*Detected change data:*
◇ ◇ ◇
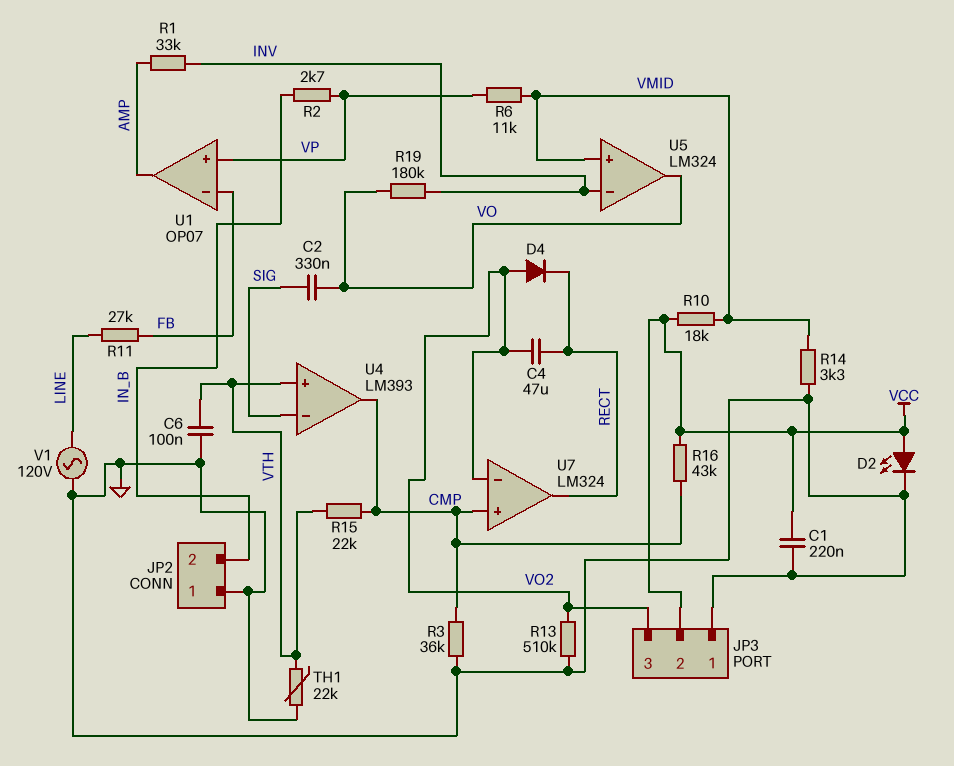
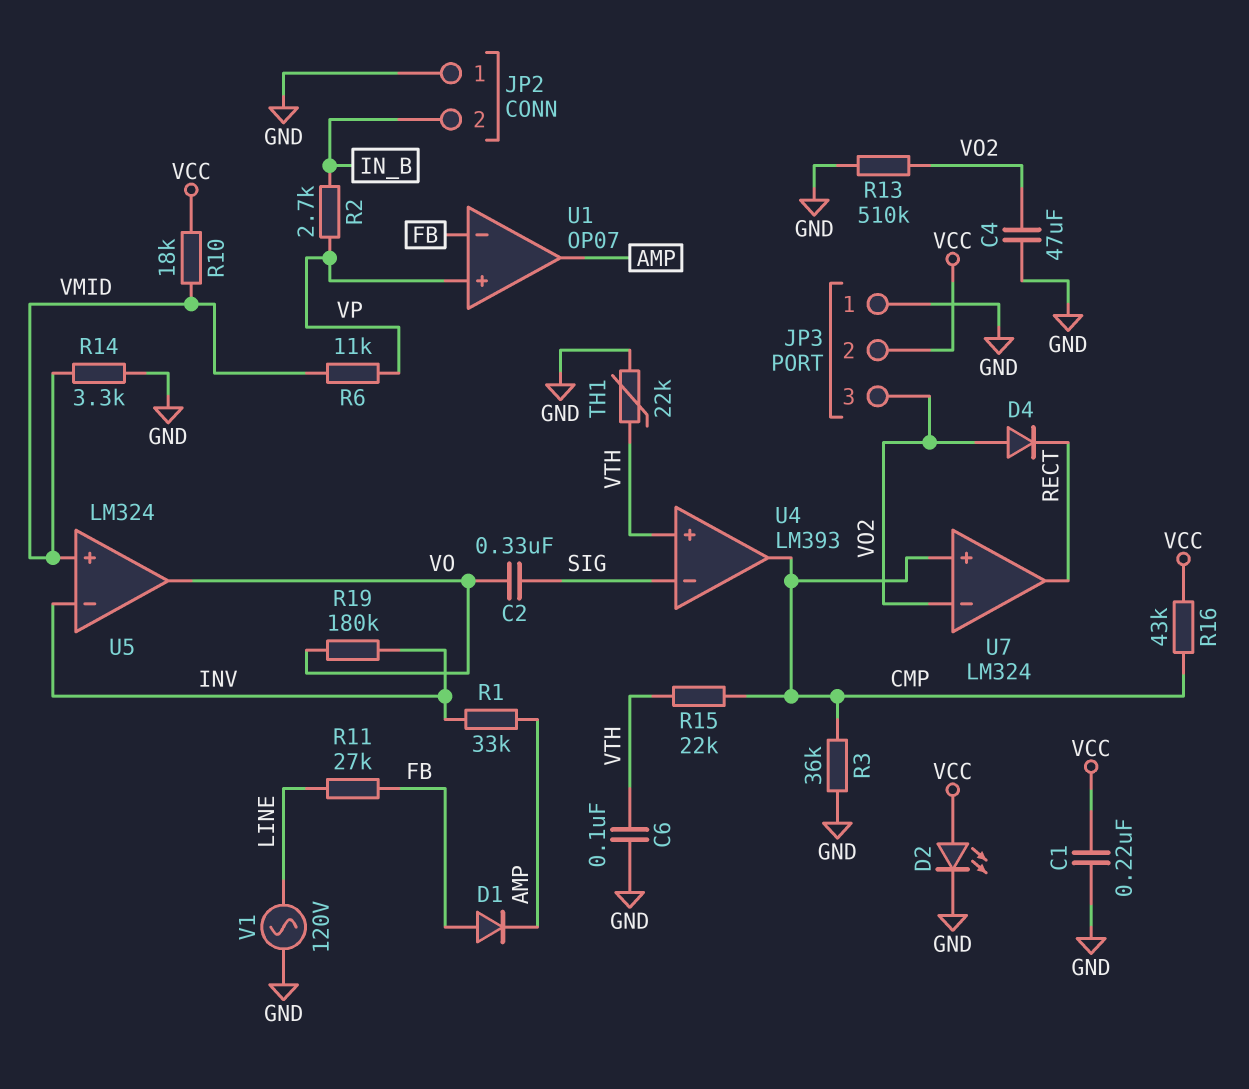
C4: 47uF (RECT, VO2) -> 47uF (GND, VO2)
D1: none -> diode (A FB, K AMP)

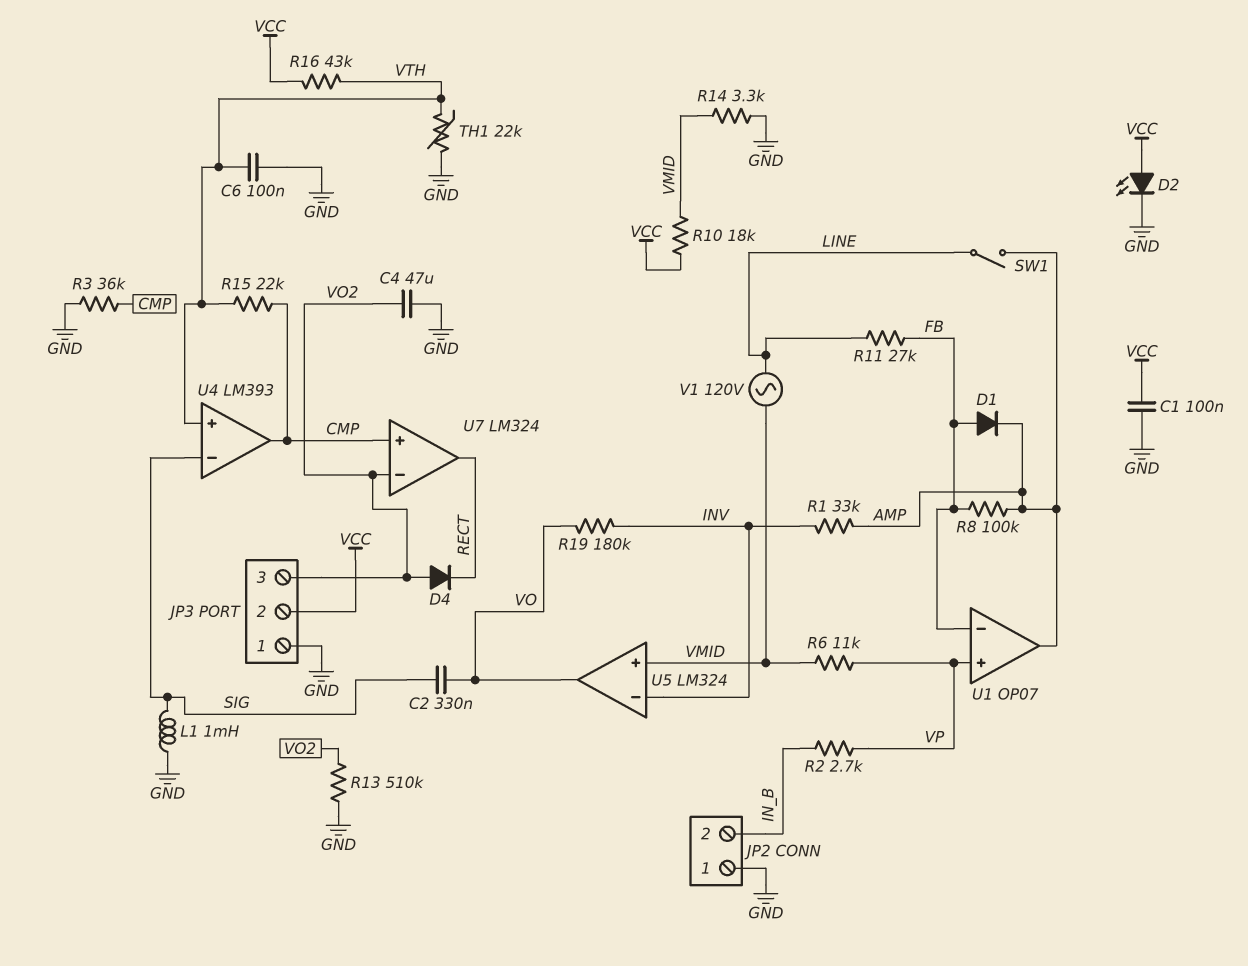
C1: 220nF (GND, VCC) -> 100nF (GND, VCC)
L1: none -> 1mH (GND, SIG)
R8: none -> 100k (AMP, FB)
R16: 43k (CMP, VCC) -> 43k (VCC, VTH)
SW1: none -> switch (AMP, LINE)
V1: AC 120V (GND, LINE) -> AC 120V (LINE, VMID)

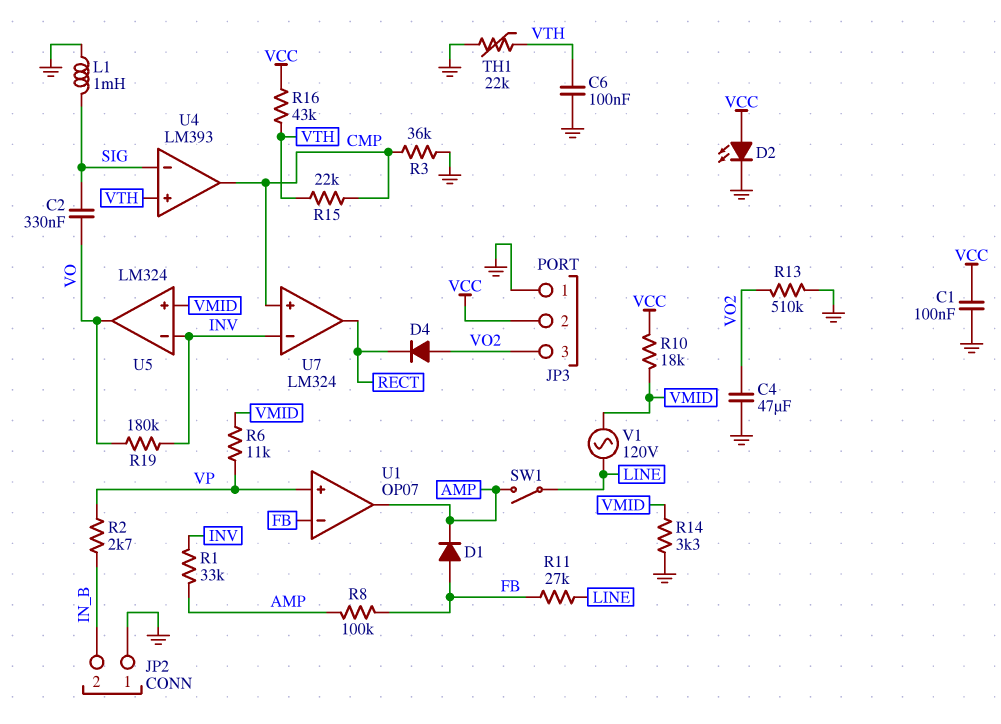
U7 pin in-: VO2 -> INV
◇ ◇ ◇
*WHAT NEEDS TO BE DONE:*
Please retype, exactly and only, the lines from the one holding "R16: 43k (CMP, VCC) -> 43k (VCC, VTH)" to the end of the entries, both ends included, without any pictures.

*ANSWER TO THE PROBLEM:*
R16: 43k (CMP, VCC) -> 43k (VCC, VTH)
SW1: none -> switch (AMP, LINE)
V1: AC 120V (GND, LINE) -> AC 120V (LINE, VMID)

U7 pin in-: VO2 -> INV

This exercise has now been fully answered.